Task prompt: Repeat the lines below exactly as written, please, from the line with "brown tile E3:G3" to the line with "yellow brick G9", both lines included, and no others.

Dataset records:
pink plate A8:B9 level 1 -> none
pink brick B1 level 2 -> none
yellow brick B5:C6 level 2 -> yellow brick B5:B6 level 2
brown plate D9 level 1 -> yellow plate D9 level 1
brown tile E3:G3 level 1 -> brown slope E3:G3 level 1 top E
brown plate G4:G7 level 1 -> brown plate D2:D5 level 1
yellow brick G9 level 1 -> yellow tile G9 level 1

---

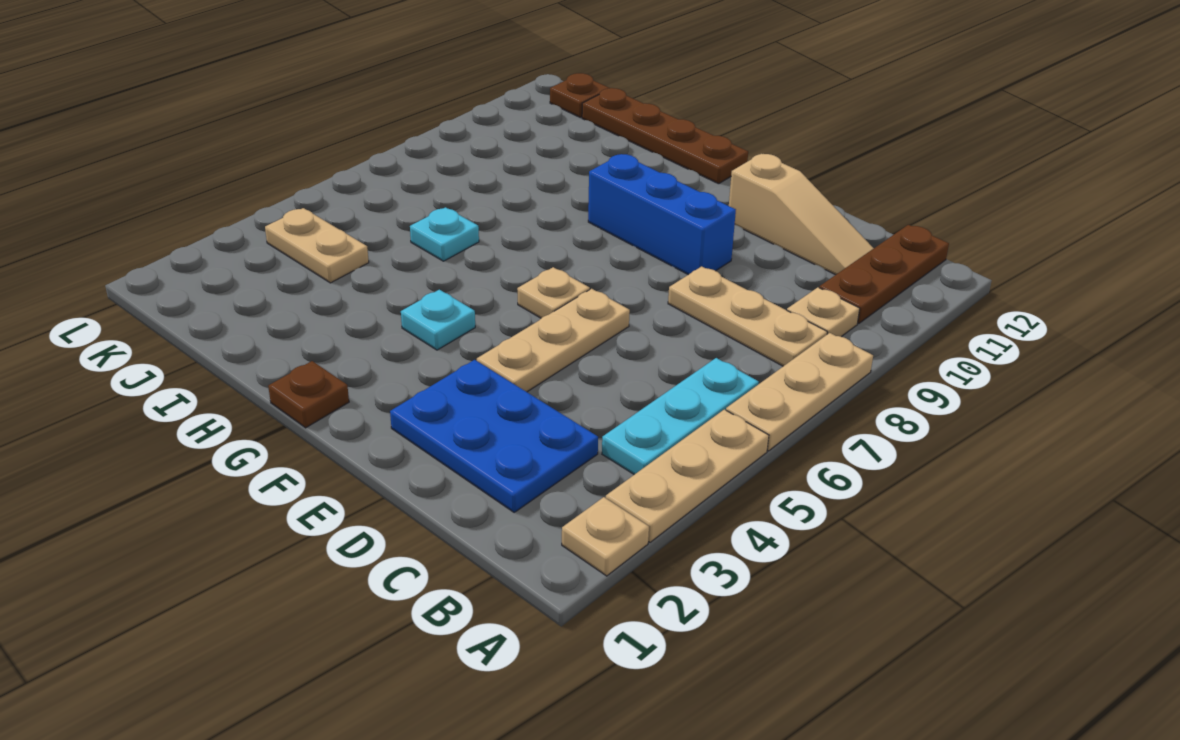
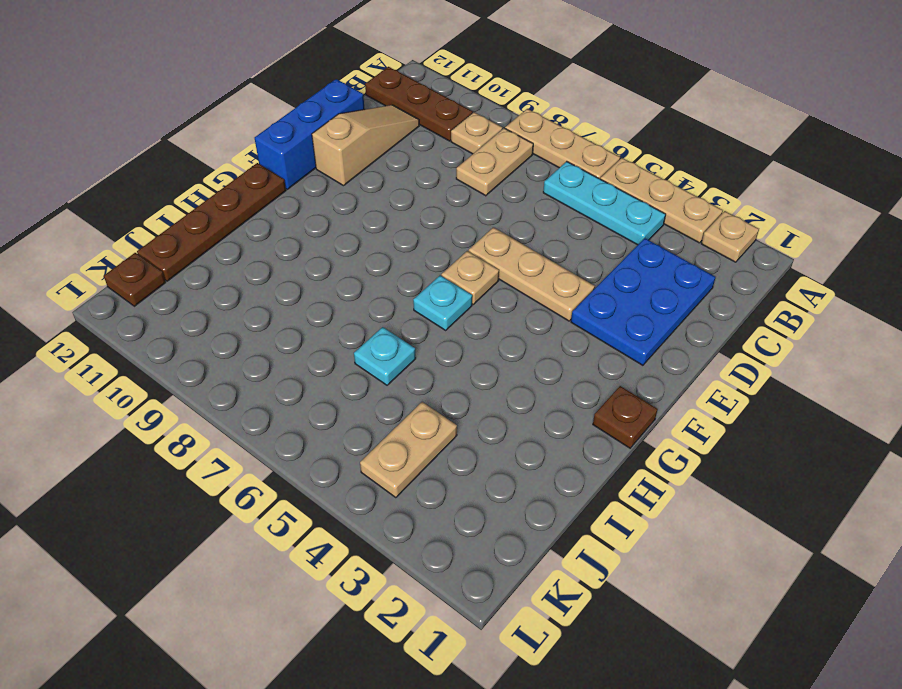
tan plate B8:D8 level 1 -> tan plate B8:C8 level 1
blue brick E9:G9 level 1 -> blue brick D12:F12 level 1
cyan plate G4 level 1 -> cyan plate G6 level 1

Result:
brown tile E3:G3 level 1 -> brown slope E3:G3 level 1 top E
brown plate G4:G7 level 1 -> brown plate D2:D5 level 1
yellow brick G9 level 1 -> yellow tile G9 level 1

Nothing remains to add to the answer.